Within the records below, find the line containing "orange spinning top: 0 -> 2". Reproduce it and each line after it exactly, and nothing else.

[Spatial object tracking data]

--

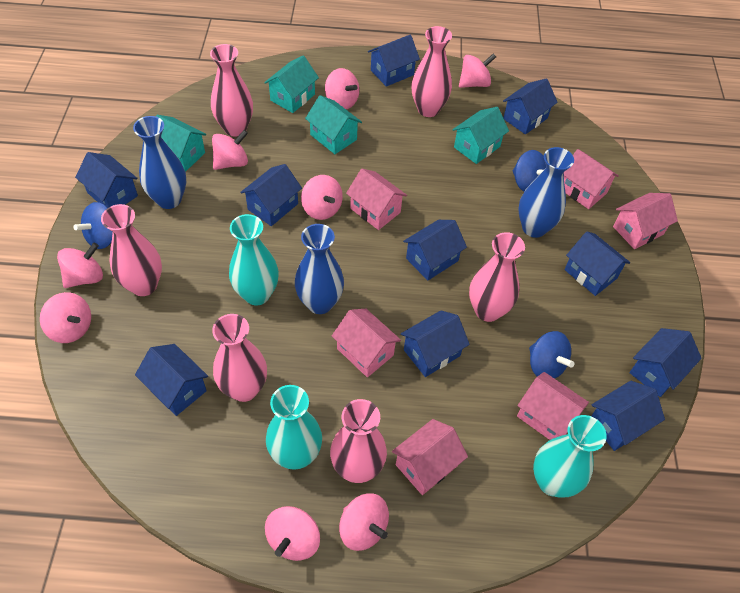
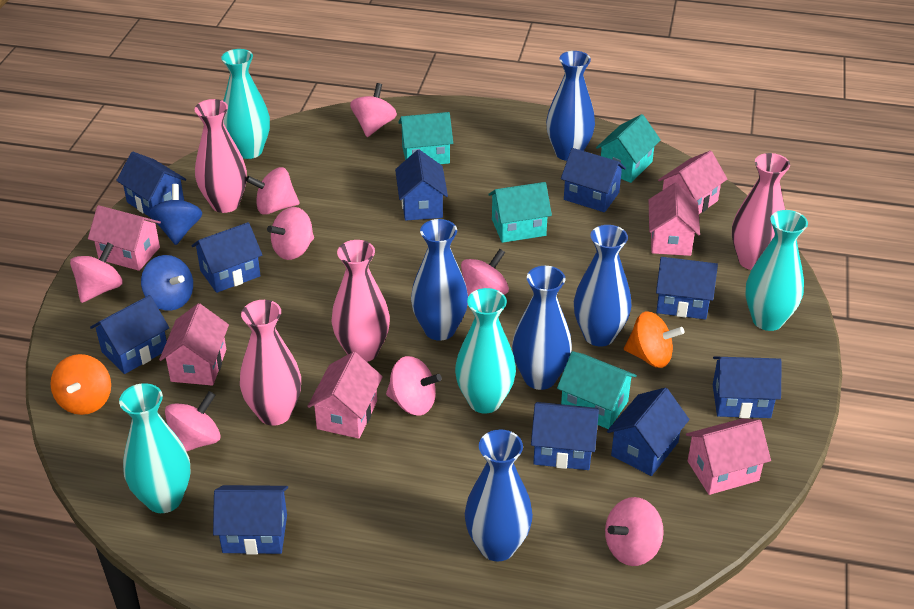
blue spinning top: 3 -> 2
blue vase: 3 -> 5
orange spinning top: 0 -> 2
pink vase: 6 -> 4
turquoise vase: 3 -> 4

--

## [THE ANSWER]
orange spinning top: 0 -> 2
pink vase: 6 -> 4
turquoise vase: 3 -> 4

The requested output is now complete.